Content starts
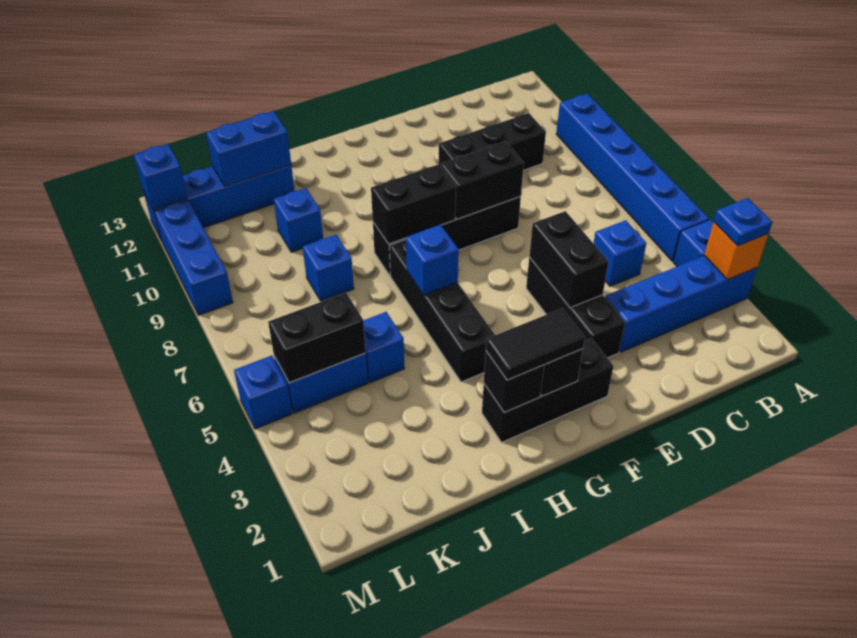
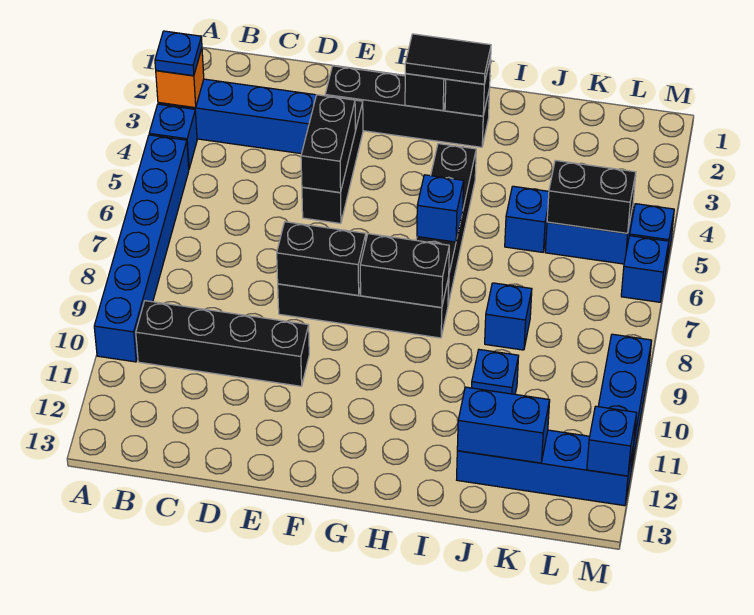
blue brick C5 level 1 -> blue brick M6 level 1
black brick C10:E10 level 1 -> black brick B10:E10 level 1
black brick F2:H2 level 1 -> black brick E2:H2 level 1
Content ends
■ **WHAT THE TASK REQUIRES**
With the pictures excluded, restate the material exactly as it stands.

■ **YOUR RESPONSE**
blue brick C5 level 1 -> blue brick M6 level 1
black brick C10:E10 level 1 -> black brick B10:E10 level 1
black brick F2:H2 level 1 -> black brick E2:H2 level 1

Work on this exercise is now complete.